=== Available records ===
*** Begin section ***
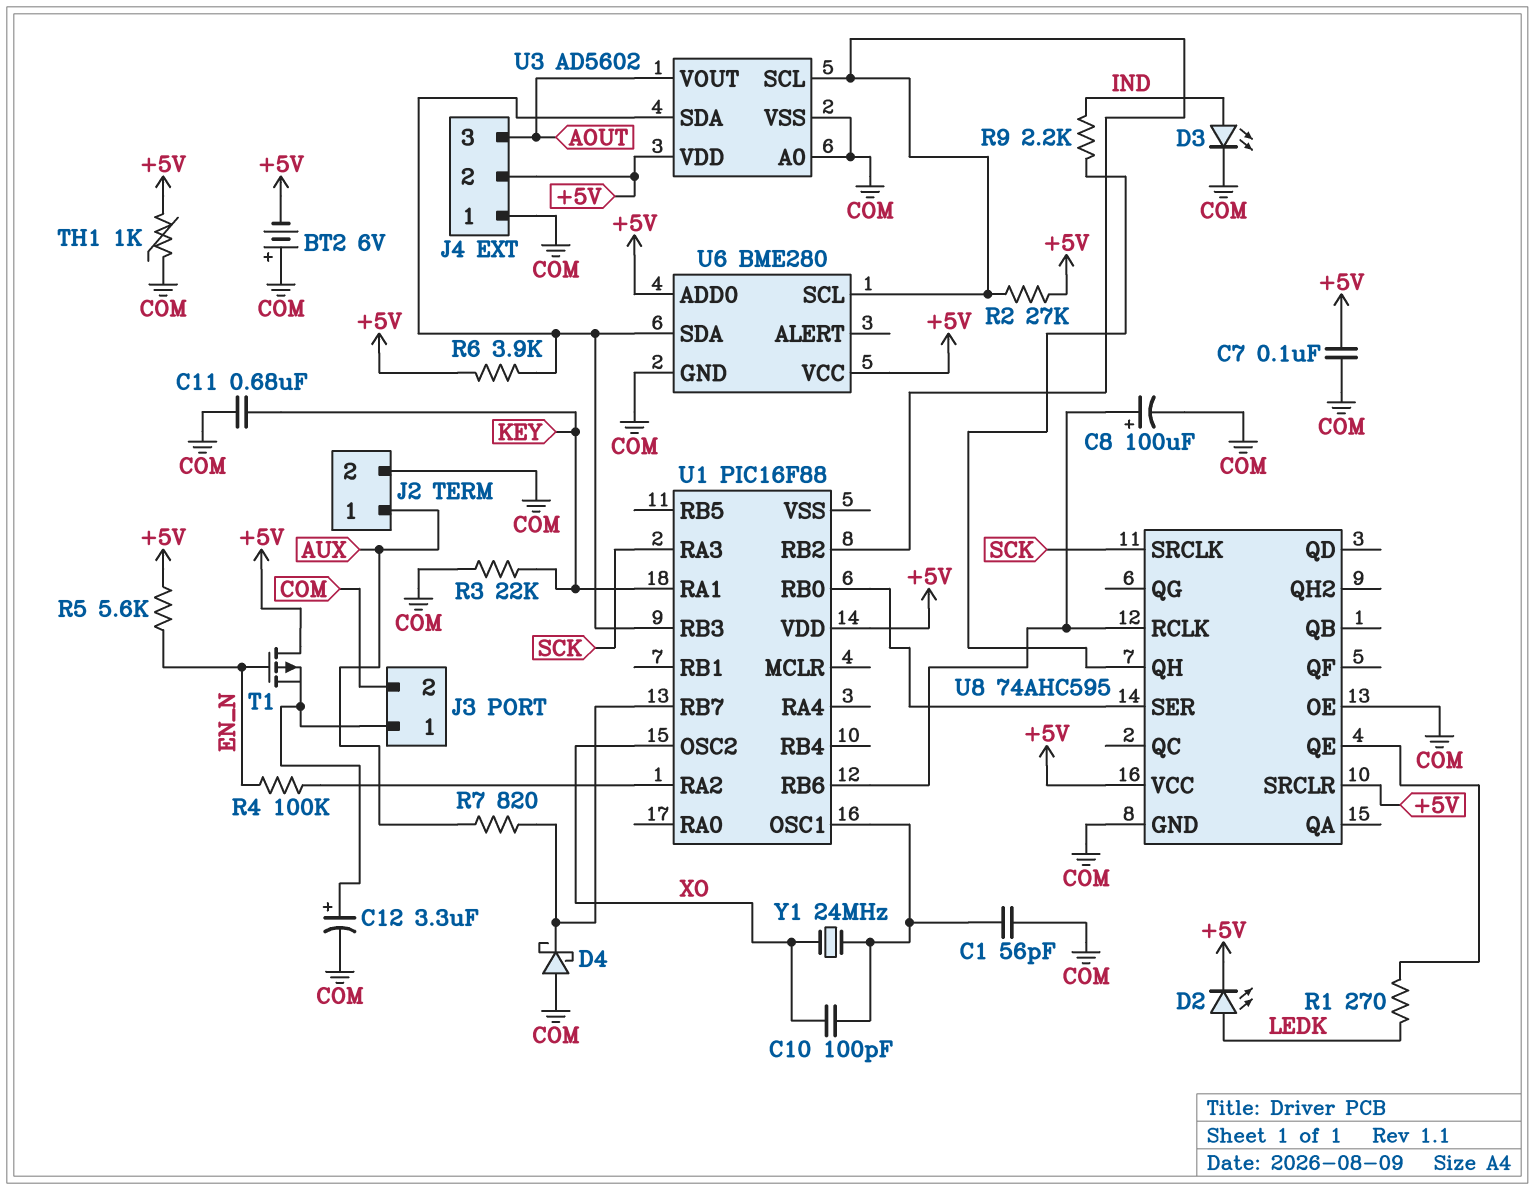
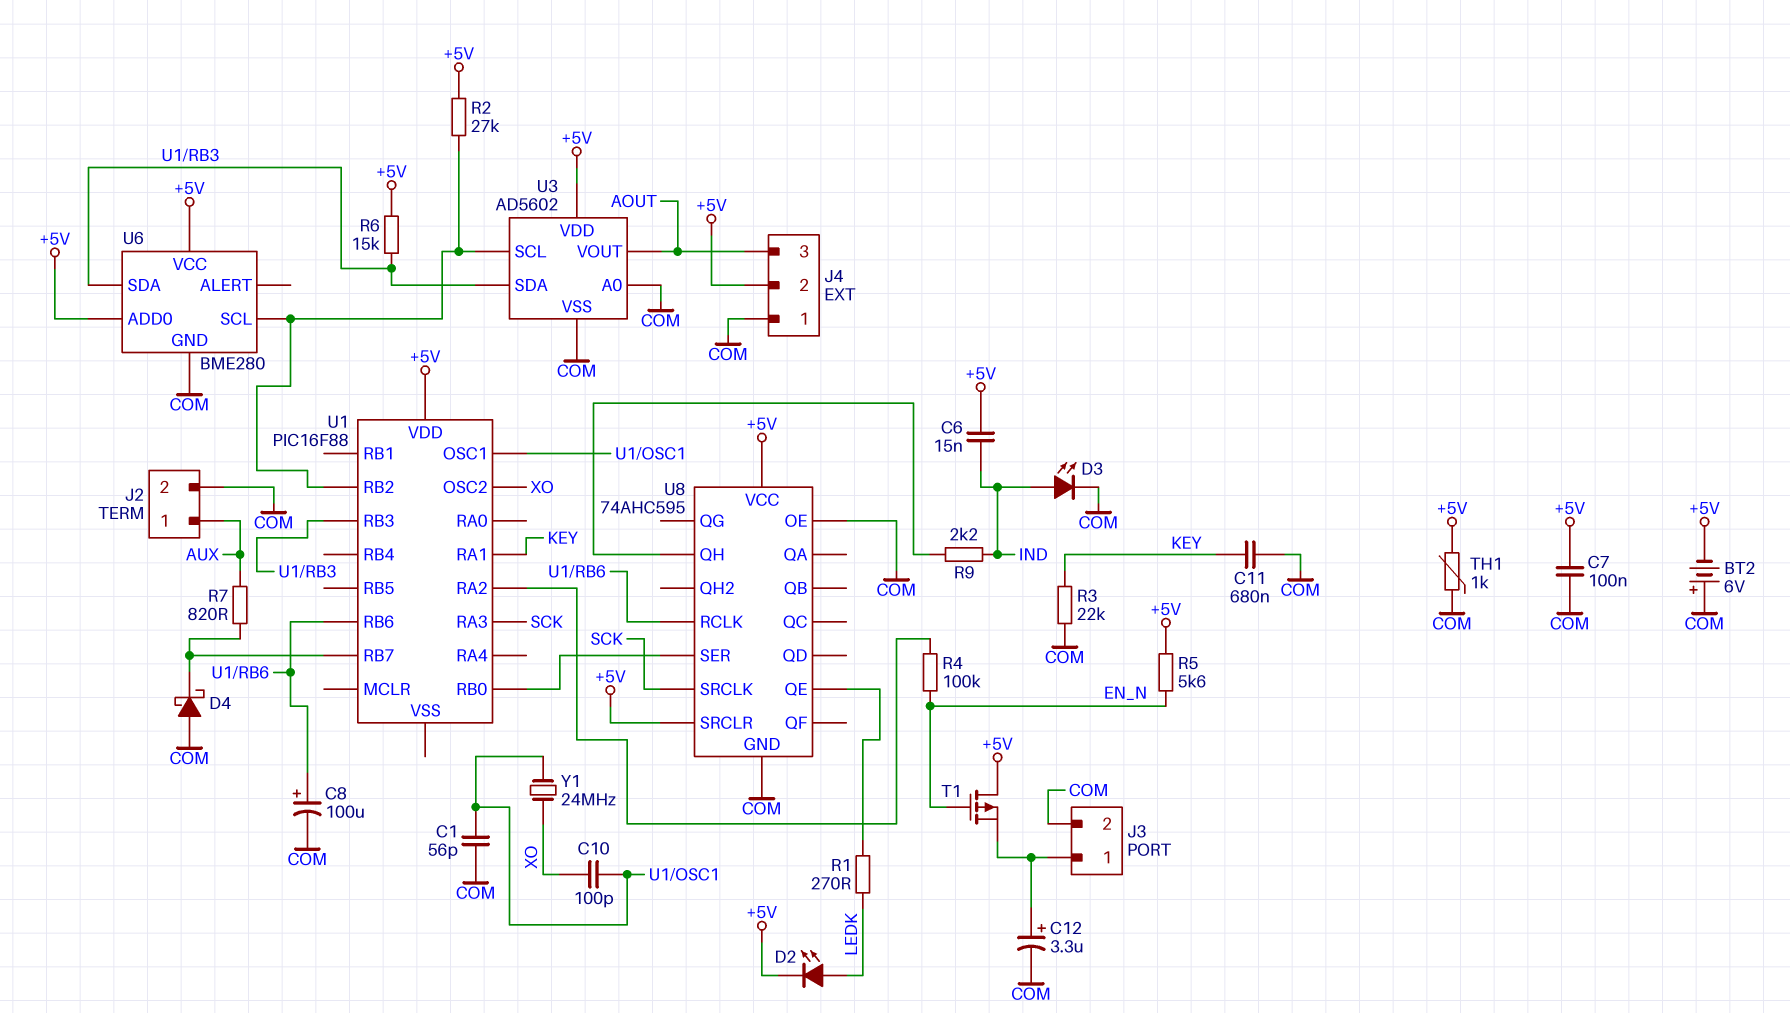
C6: none -> 15nF (+5V, IND)
R6: 3.9k (+5V, U1/RB3) -> 15k (+5V, U1/RB3)

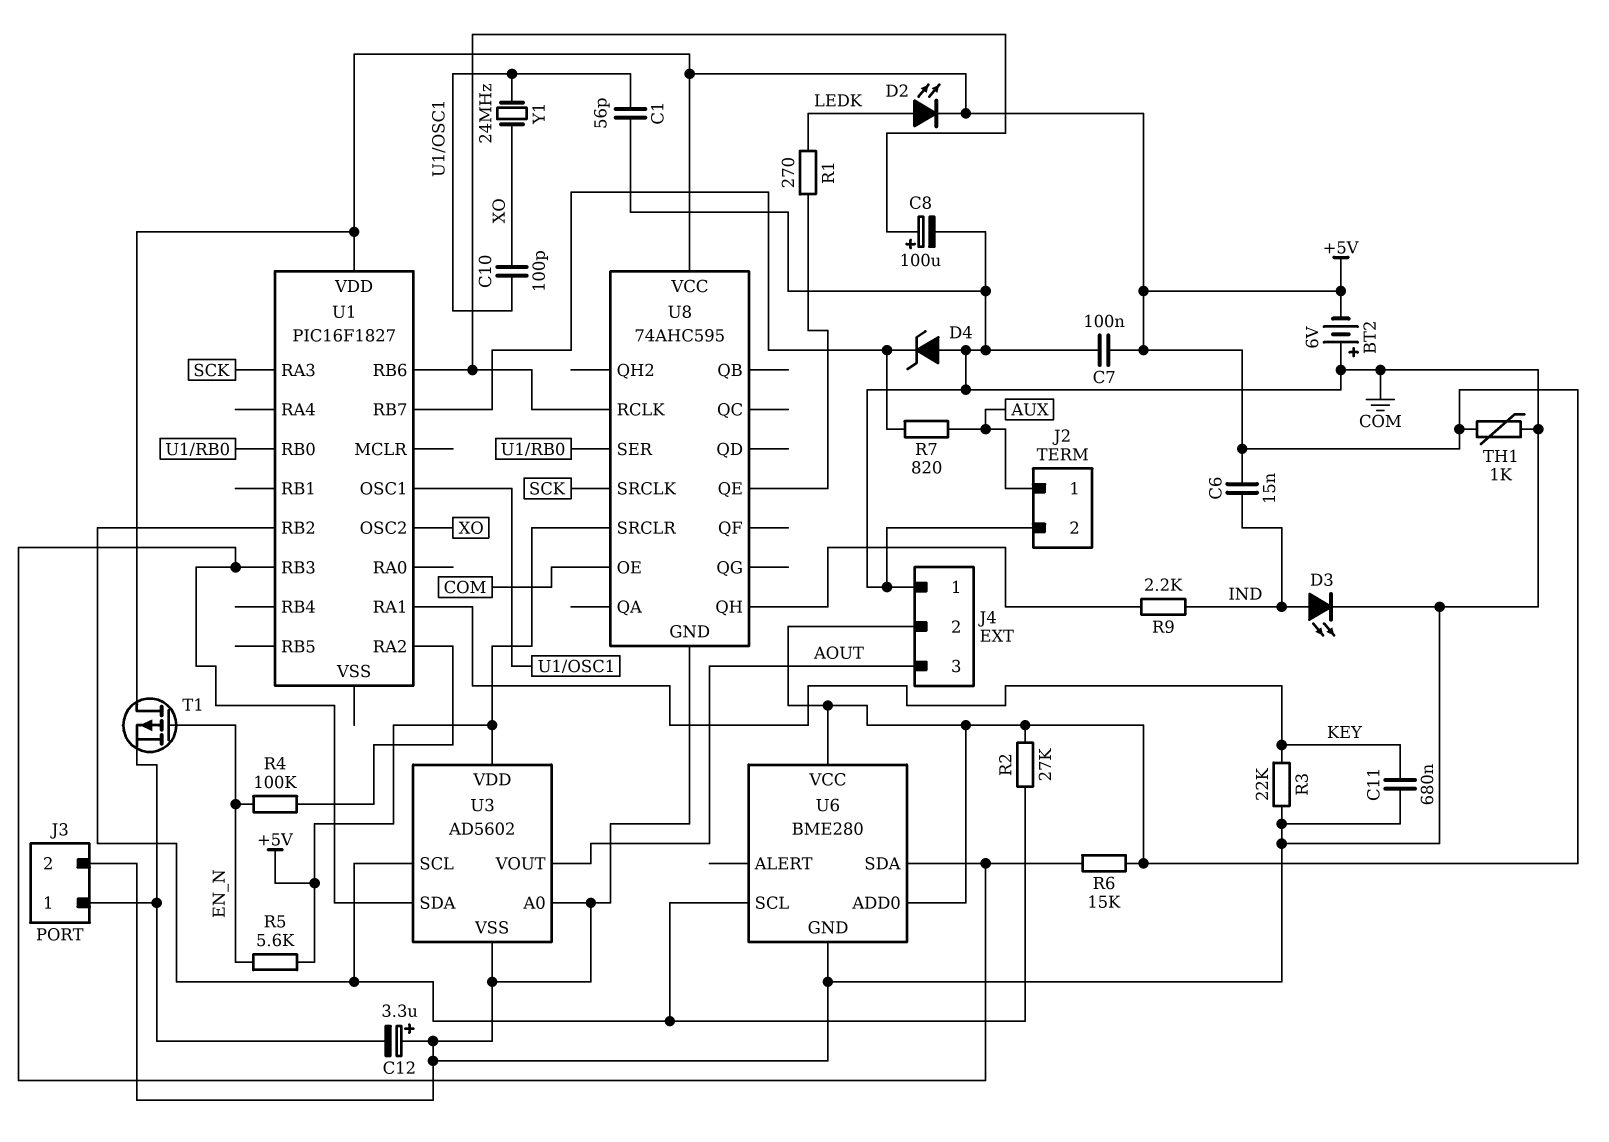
C12: 3.3uF (plus J3/1, minus COM) -> 3.3uF (plus COM, minus J3/1)
D4: schottky (A COM, K U1/RB7) -> zener (A COM, K U1/RB7)
U1: PIC16F88 -> PIC16F1827

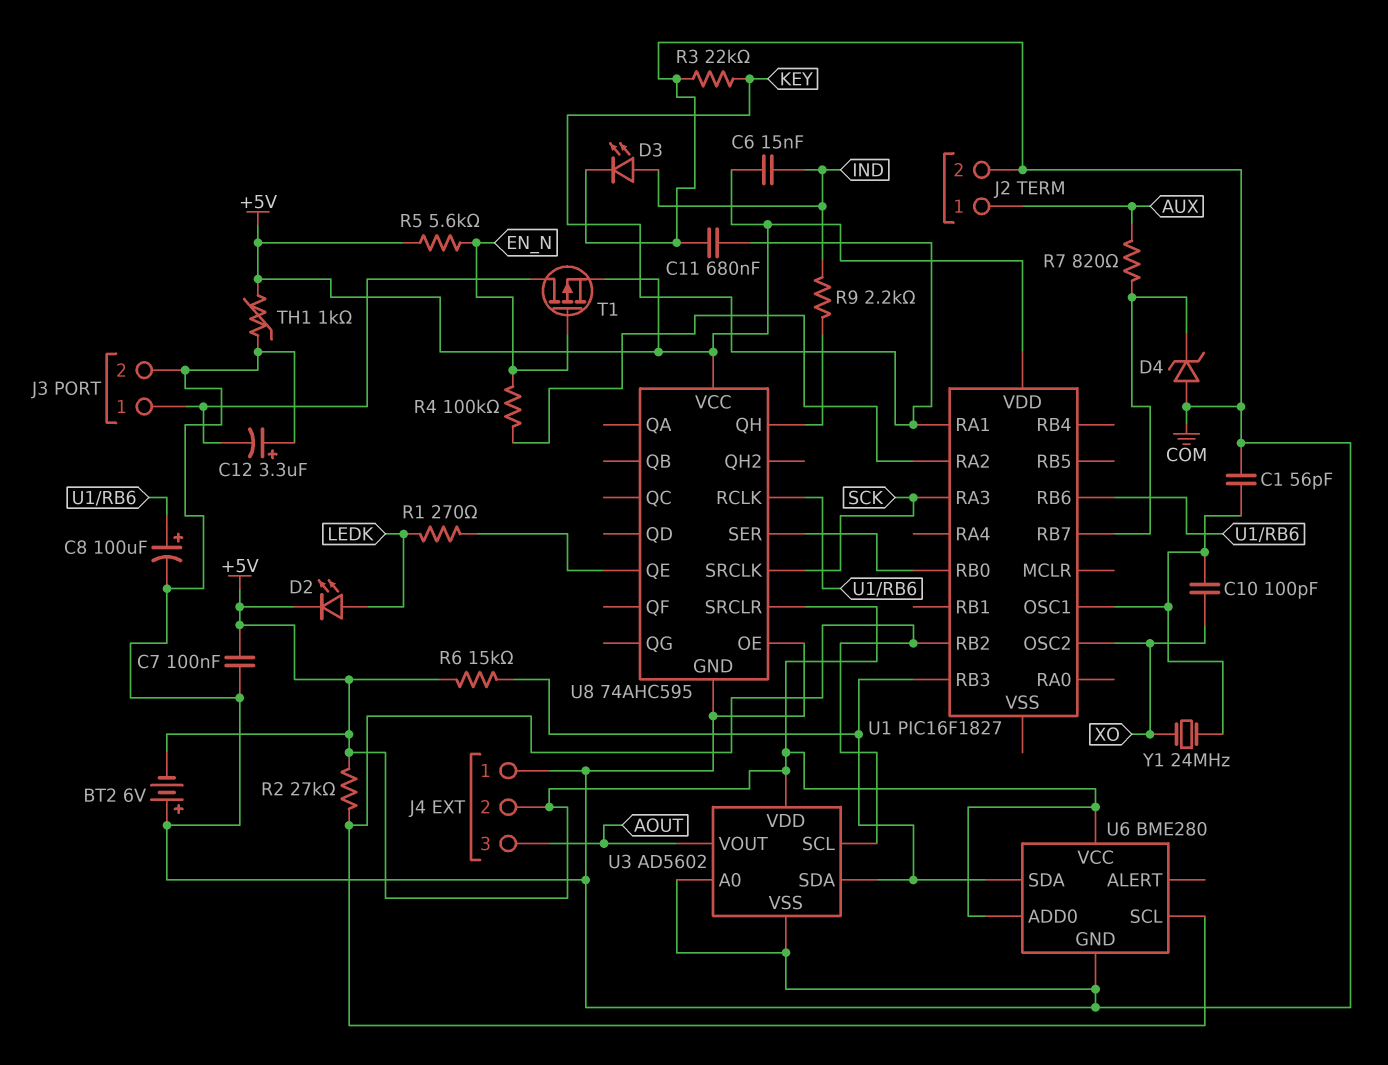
T1: PMOS (G EN_N, D +5V, S J3/1) -> PMOS (G EN_N, D J3/1, S +5V)

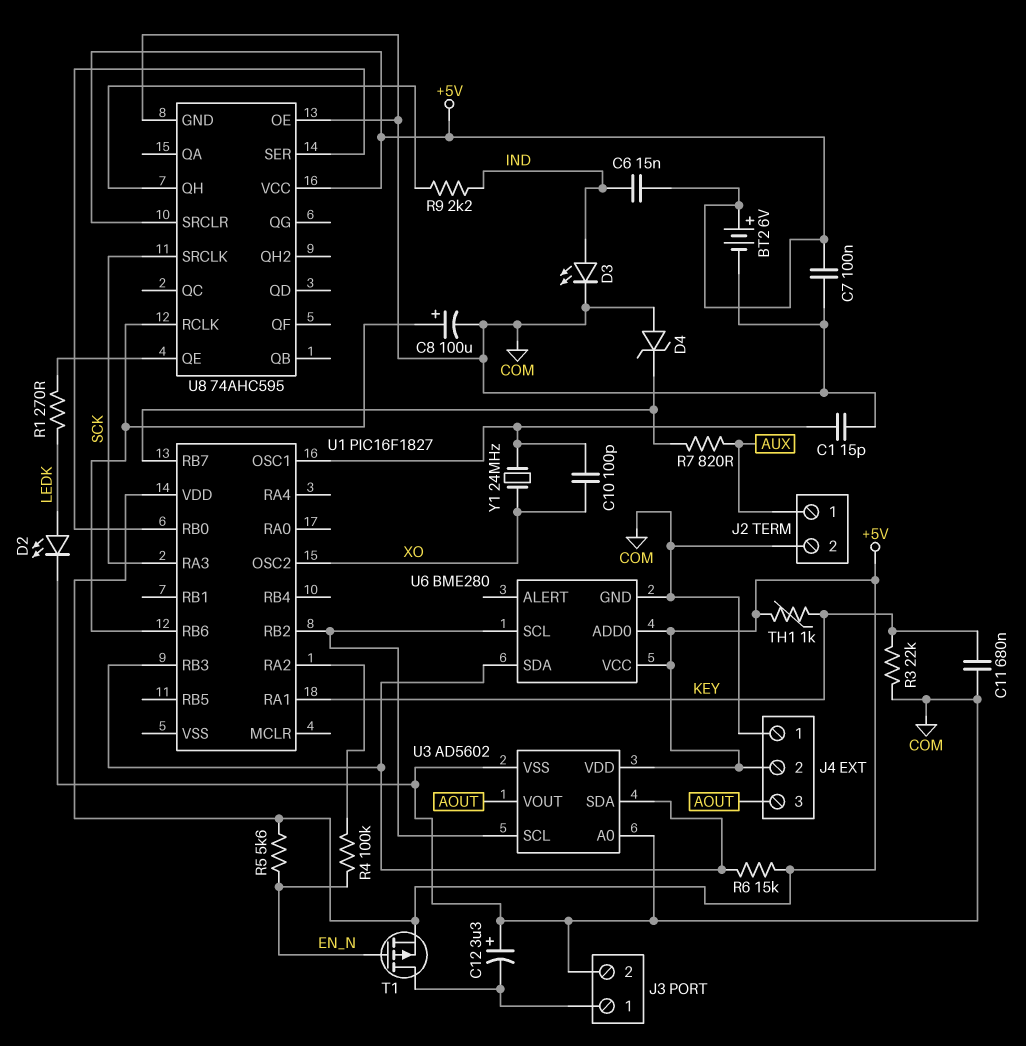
BT2: 6V (plus COM, minus +5V) -> 6V (plus +5V, minus COM)
C1: 56pF (COM, U1/OSC1) -> 15pF (COM, U1/OSC1)
D2: LED (A LEDK, K +5V) -> LED (A LEDK, K COM)
R2: 27k (+5V, U1/RB2) -> none
TH1: 1k (+5V, COM) -> 1k (+5V, KEY)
*** End section ***
=== Your task ===
Consider the entries above and return each line with the string "plus".

=== Written response ===
C12: 3.3uF (plus J3/1, minus COM) -> 3.3uF (plus COM, minus J3/1)
BT2: 6V (plus COM, minus +5V) -> 6V (plus +5V, minus COM)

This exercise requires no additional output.